TASK DIRECTIONS
An exact copy of the data below is needed; please leave out any pictures.

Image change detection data
- Opening Delimiter -
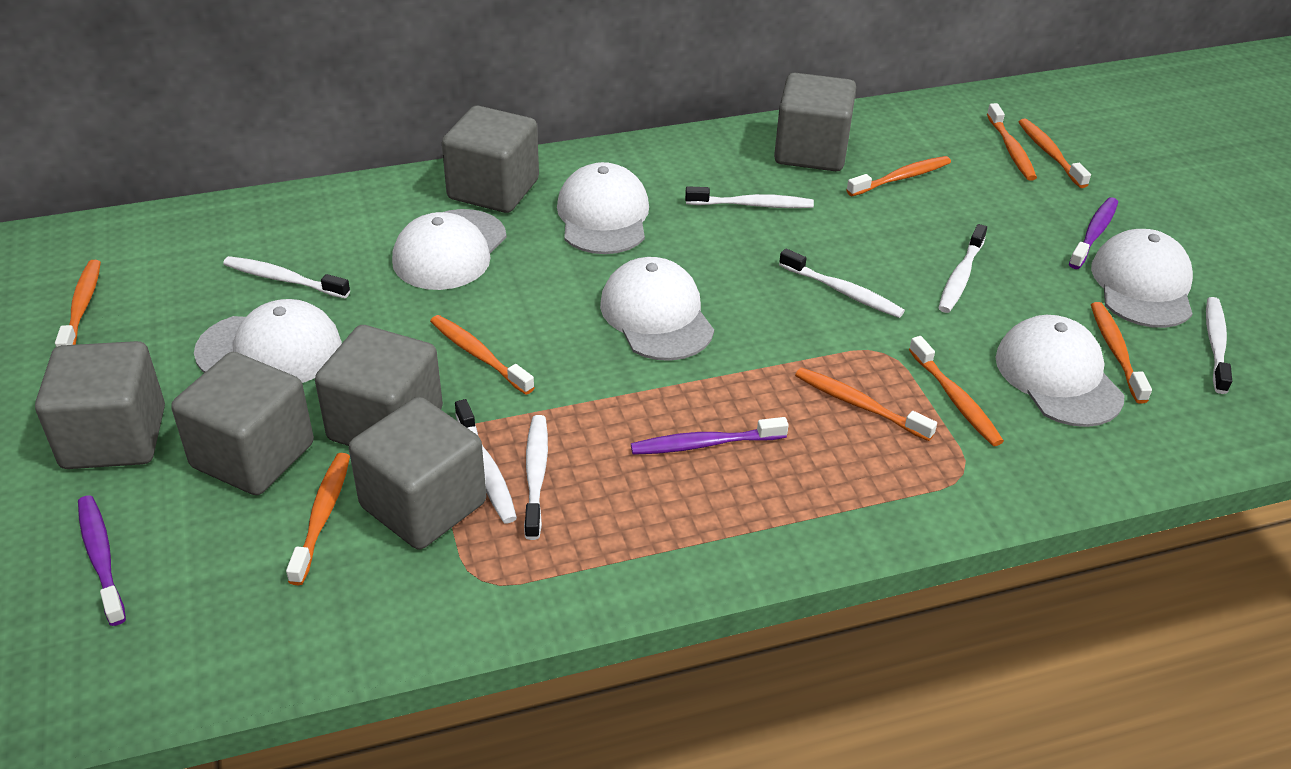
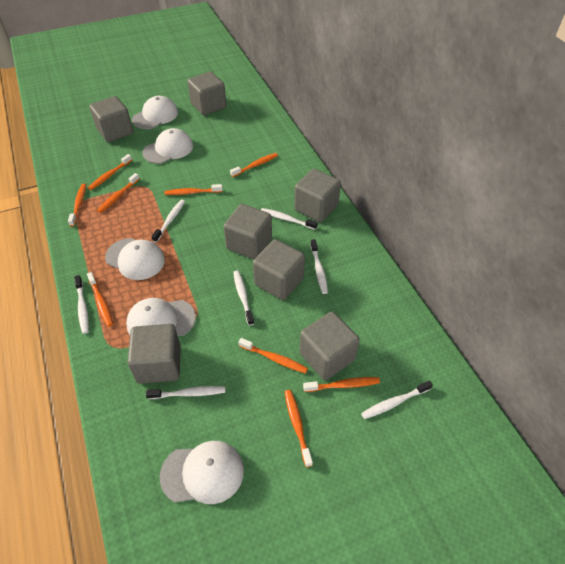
grey cube: 6 -> 7
purple toothbrush: 3 -> 0
white cap: 6 -> 5

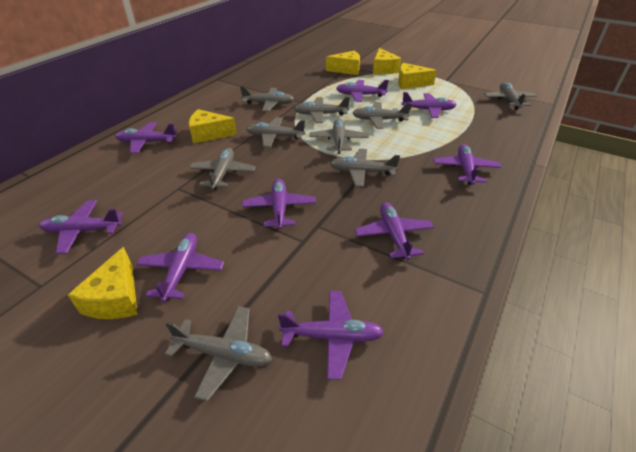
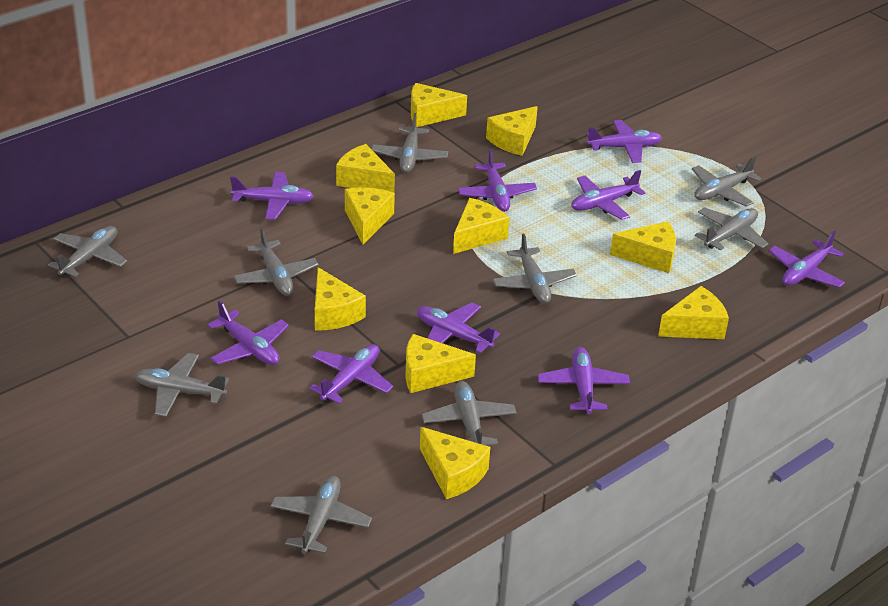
yellow cheese: 5 -> 10

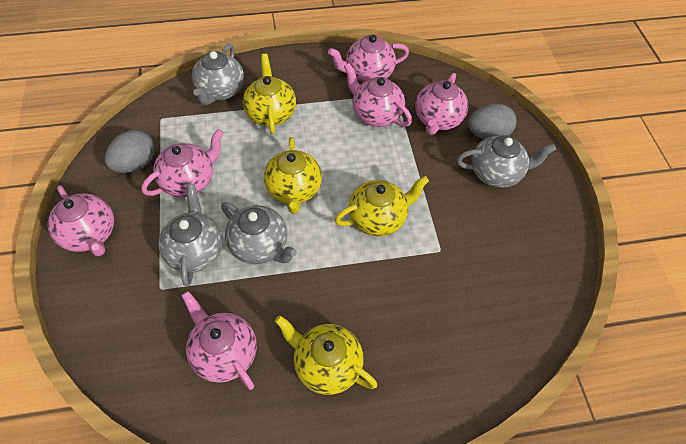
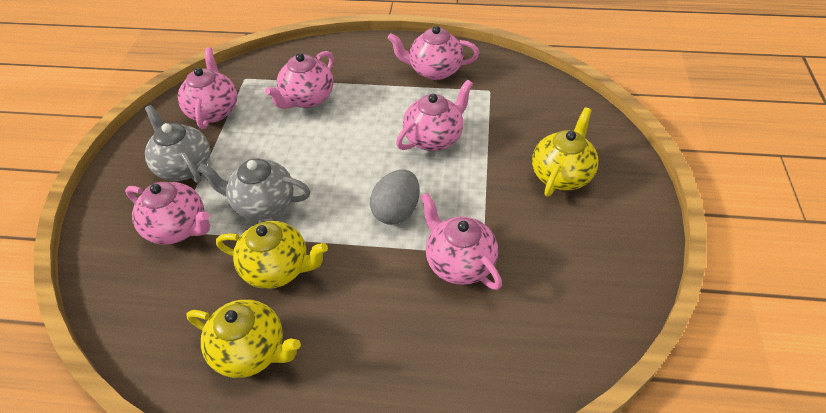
grey egg: 2 -> 1
grey teapot: 4 -> 2
yellow teapot: 4 -> 3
- Closing Delimiter -
WRITTEN RESPONSE
grey cube: 6 -> 7
purple toothbrush: 3 -> 0
white cap: 6 -> 5

yellow cheese: 5 -> 10

grey egg: 2 -> 1
grey teapot: 4 -> 2
yellow teapot: 4 -> 3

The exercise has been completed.